- _Problem_
Gather each line containing the string "none" from these entries.

- _Information_
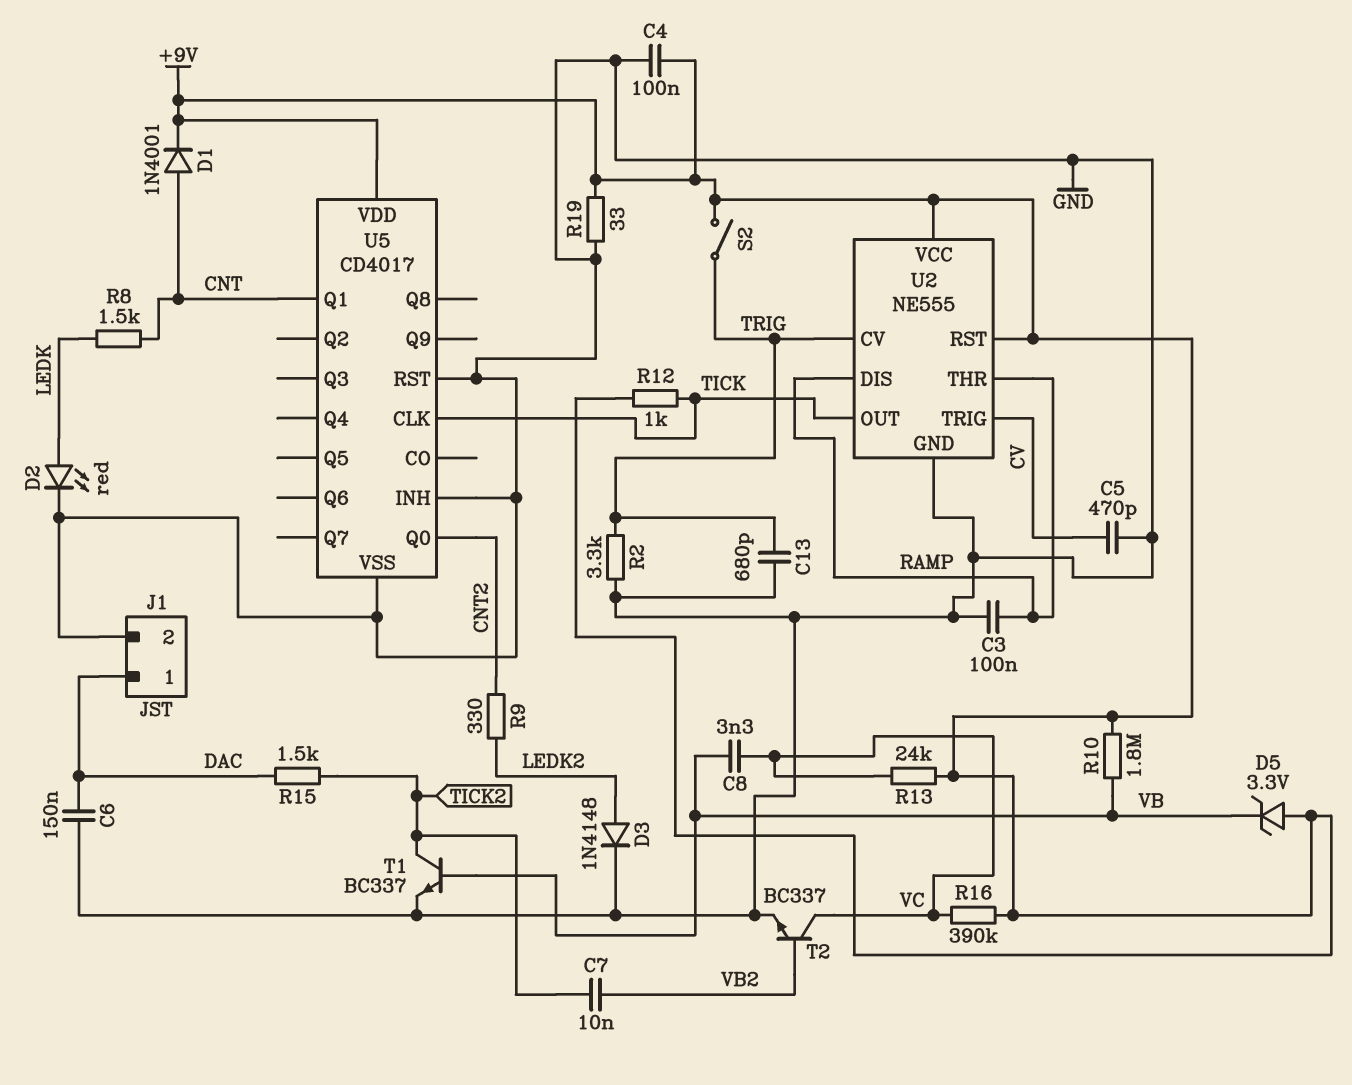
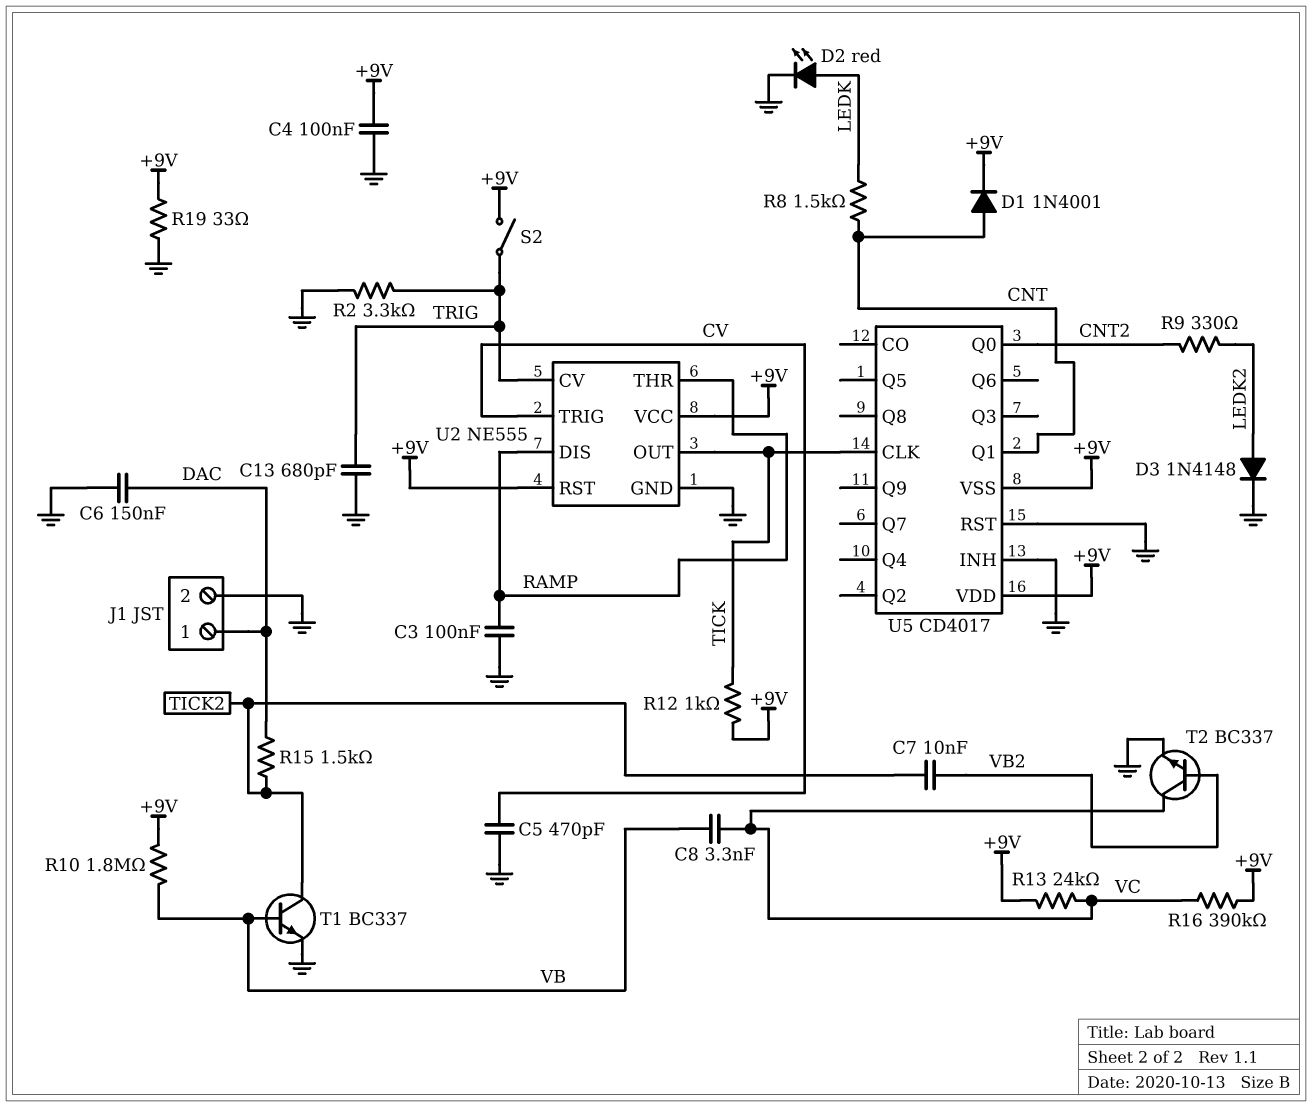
D5: zener 3.3V (A +9V, K VB) -> none
U5 pin VSS: GND -> +9V

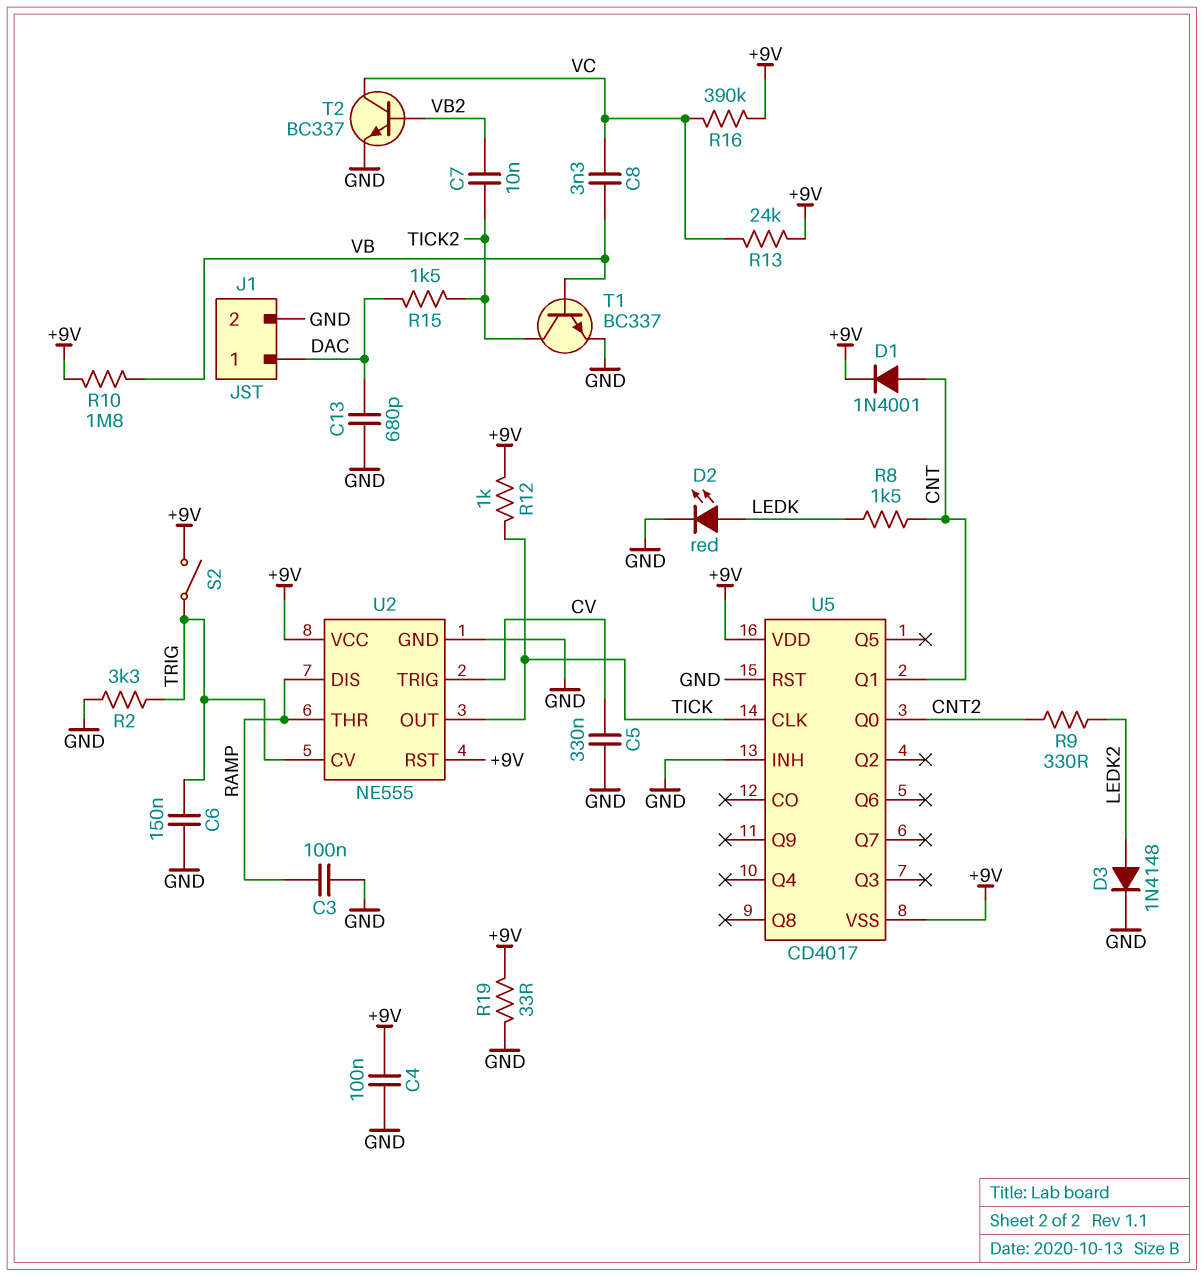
C5: 470pF (CV, GND) -> 330nF (CV, GND)
C6: 150nF (DAC, GND) -> 150nF (GND, TRIG)
C13: 680pF (GND, TRIG) -> 680pF (DAC, GND)

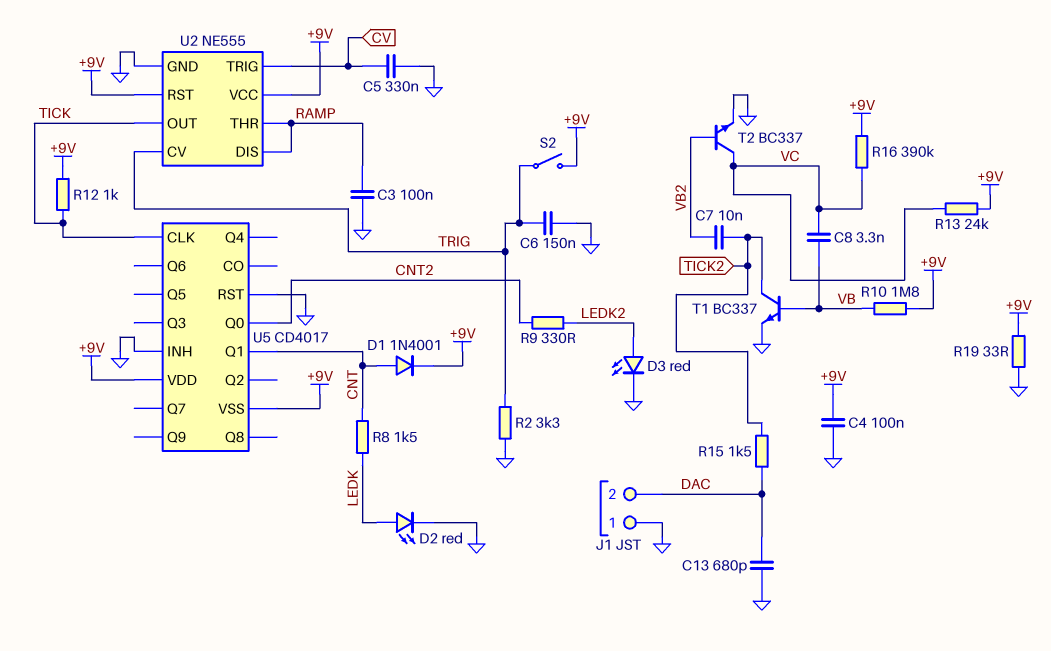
D3: diode 1N4148 (A LEDK2, K GND) -> LED red (A LEDK2, K GND)
J1 pin 1: DAC -> GND
J1 pin 2: GND -> DAC

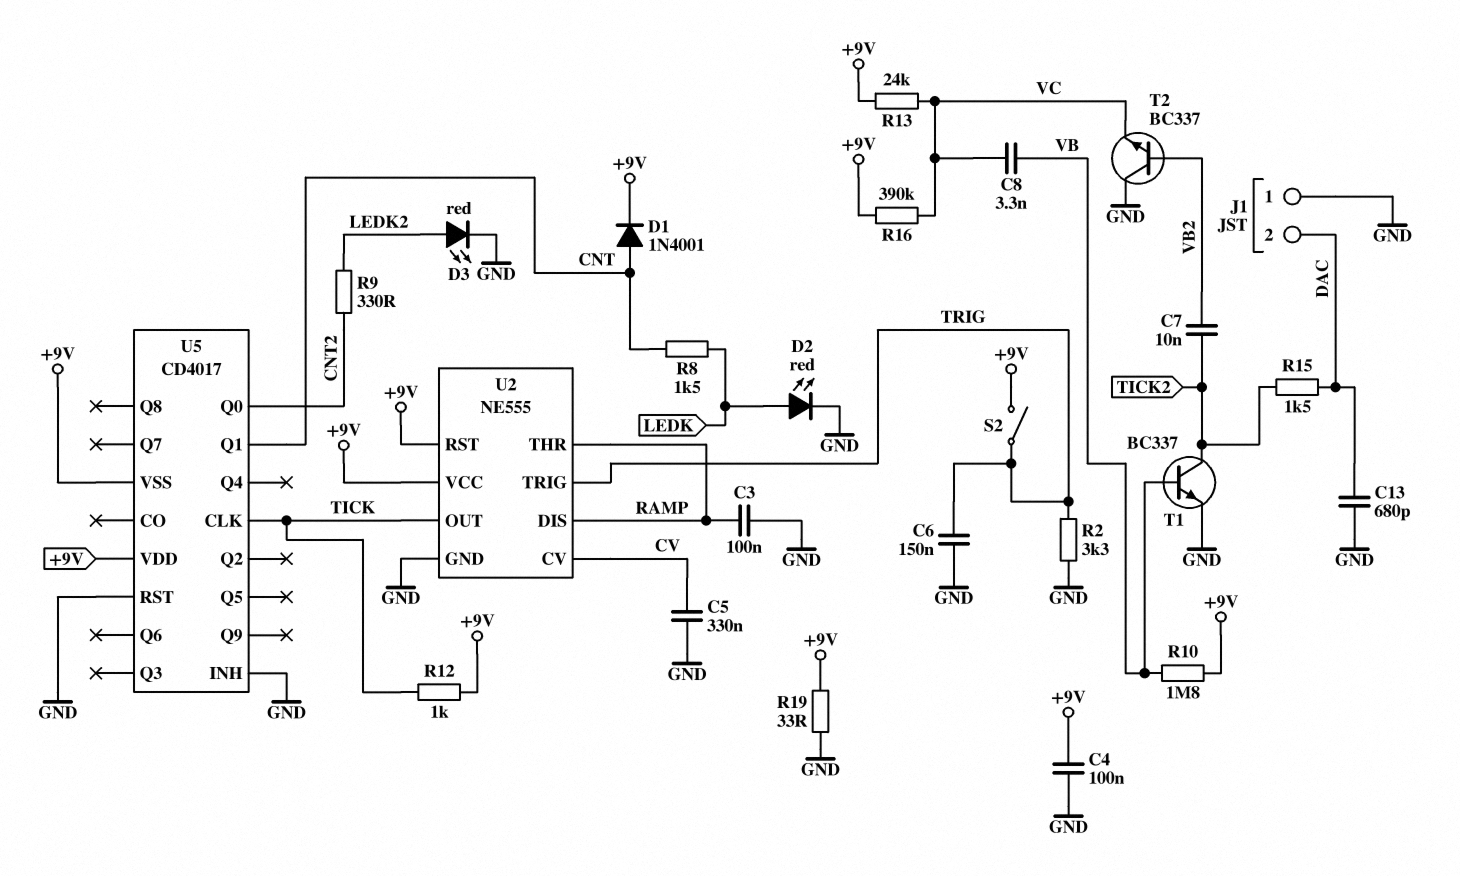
T2: NPN BC337 (B VB2, C VC, E GND) -> NPN BC337 (B VB2, C GND, E VC)
U2 pin CV: TRIG -> CV
U2 pin TRIG: CV -> TRIG

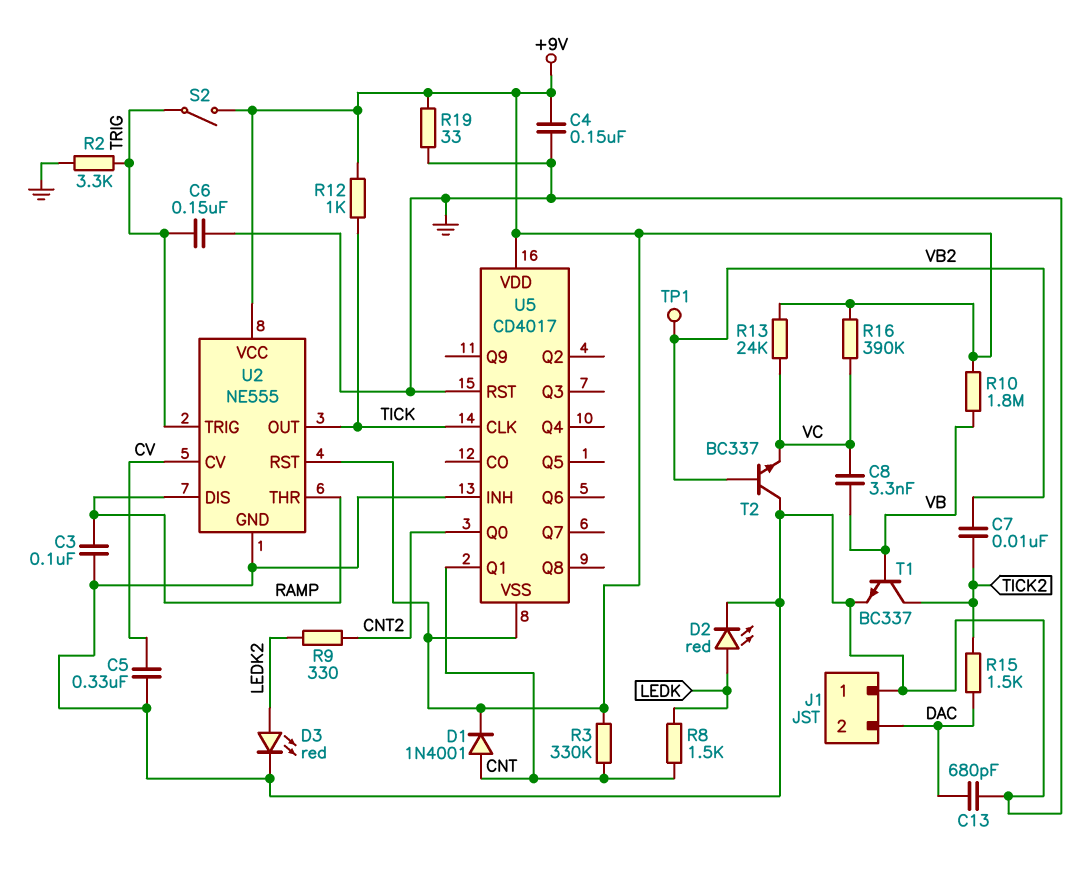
C4: 100nF (+9V, GND) -> 150nF (+9V, GND)
R3: none -> 330k (+9V, CNT)
TP1: none -> test point (VB2)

- _Solved exercise_
D5: zener 3.3V (A +9V, K VB) -> none
R3: none -> 330k (+9V, CNT)
TP1: none -> test point (VB2)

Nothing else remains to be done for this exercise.